**WORK TO COMPLETE:** For the data below, restate word for word only the lines from the line containing "796> | x0.55 |" through the line containing "turquoise diputukux |", both ends included.

**MATERIAL FOR THE TASK:**
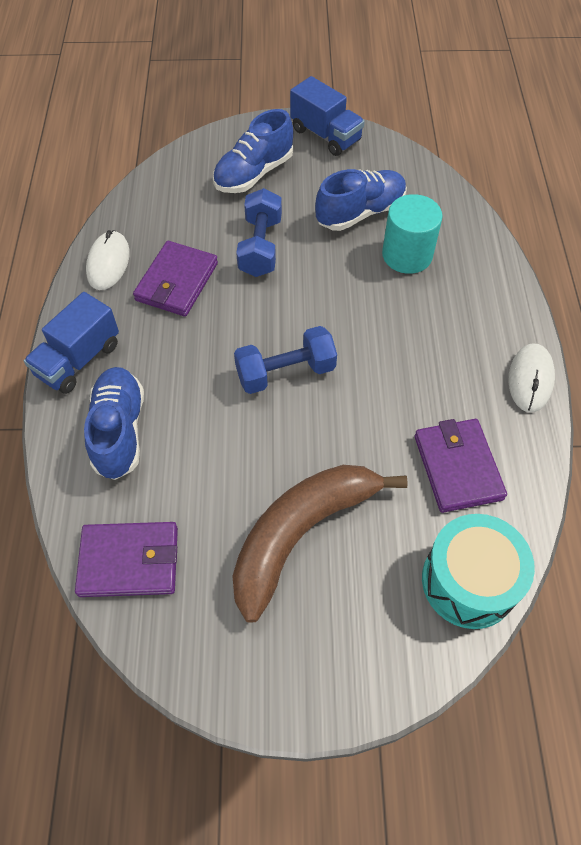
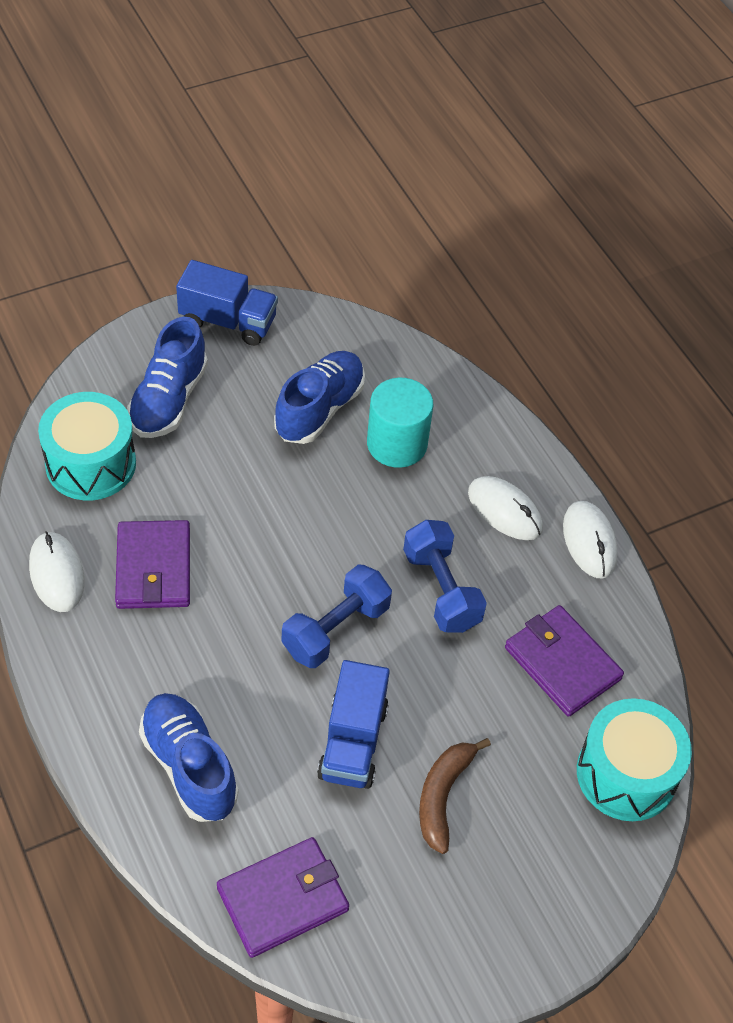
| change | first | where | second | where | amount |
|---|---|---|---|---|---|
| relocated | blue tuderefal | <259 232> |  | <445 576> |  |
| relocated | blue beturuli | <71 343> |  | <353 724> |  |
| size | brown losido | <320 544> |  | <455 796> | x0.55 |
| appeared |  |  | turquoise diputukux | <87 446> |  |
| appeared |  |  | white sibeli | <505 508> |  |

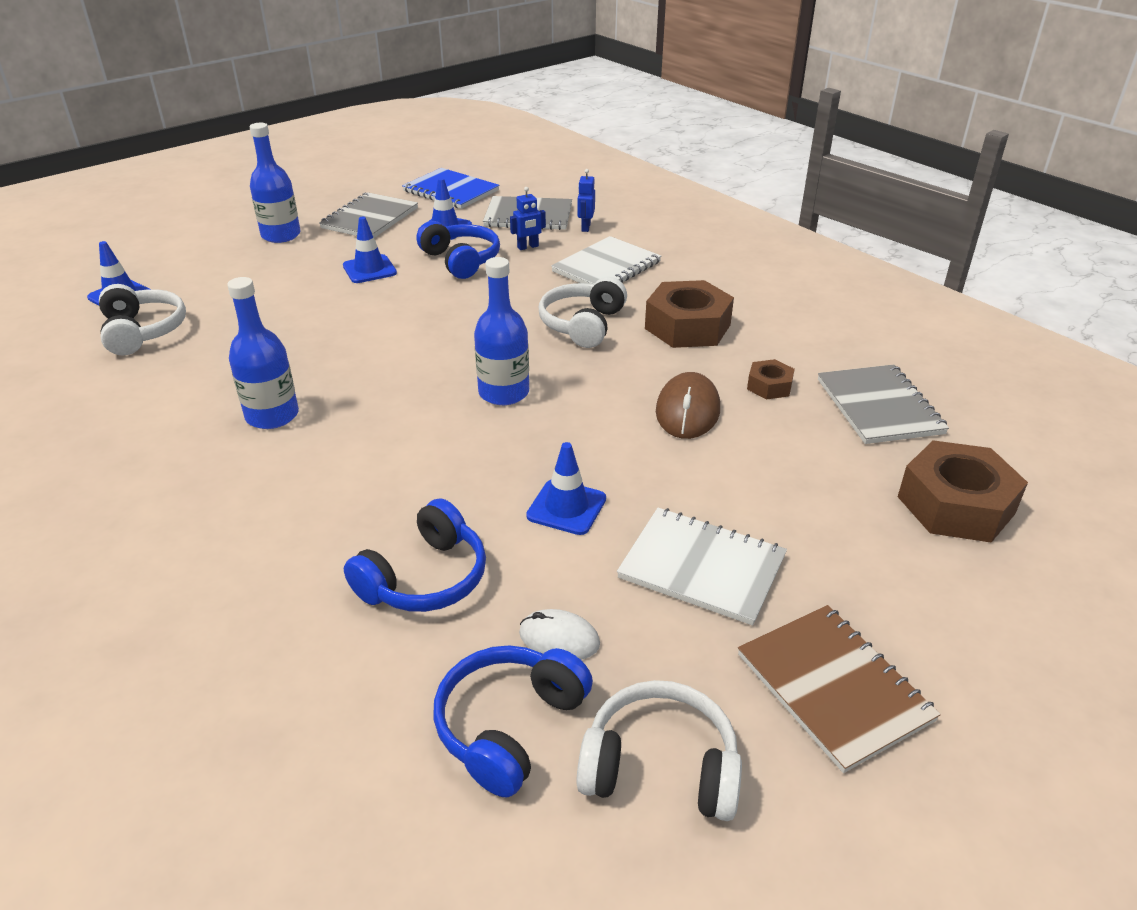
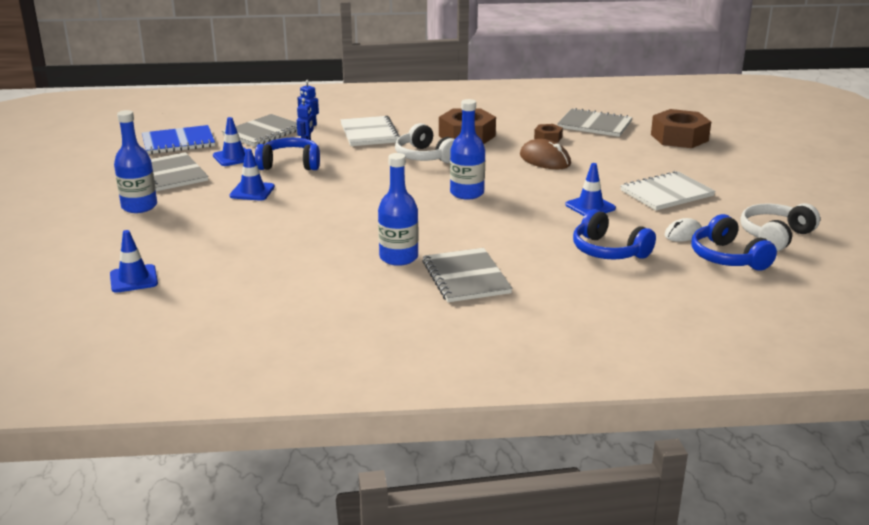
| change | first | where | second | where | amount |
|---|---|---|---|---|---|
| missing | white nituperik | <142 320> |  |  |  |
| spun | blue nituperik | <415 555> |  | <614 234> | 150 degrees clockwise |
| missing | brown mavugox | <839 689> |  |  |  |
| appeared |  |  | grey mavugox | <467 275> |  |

---

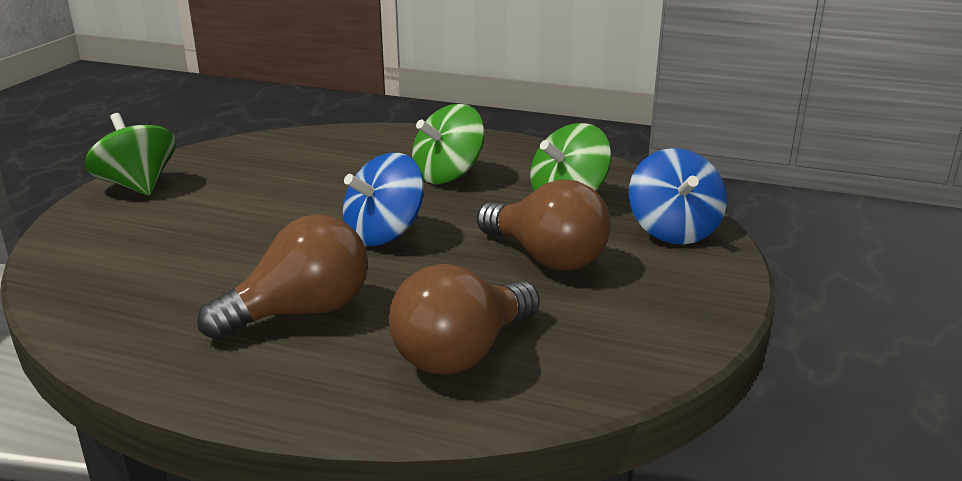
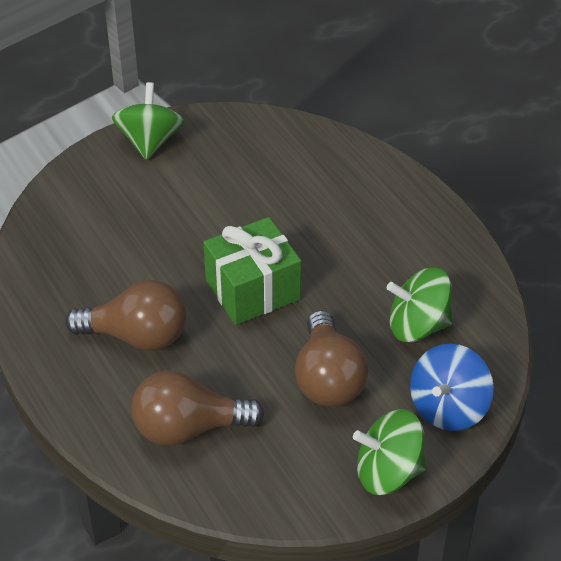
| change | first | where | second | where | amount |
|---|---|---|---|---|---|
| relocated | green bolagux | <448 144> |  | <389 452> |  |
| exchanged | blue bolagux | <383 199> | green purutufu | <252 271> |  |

**YOUR RESPONSE:**
| size | brown losido | <320 544> |  | <455 796> | x0.55 |
| appeared |  |  | turquoise diputukux | <87 446> |  |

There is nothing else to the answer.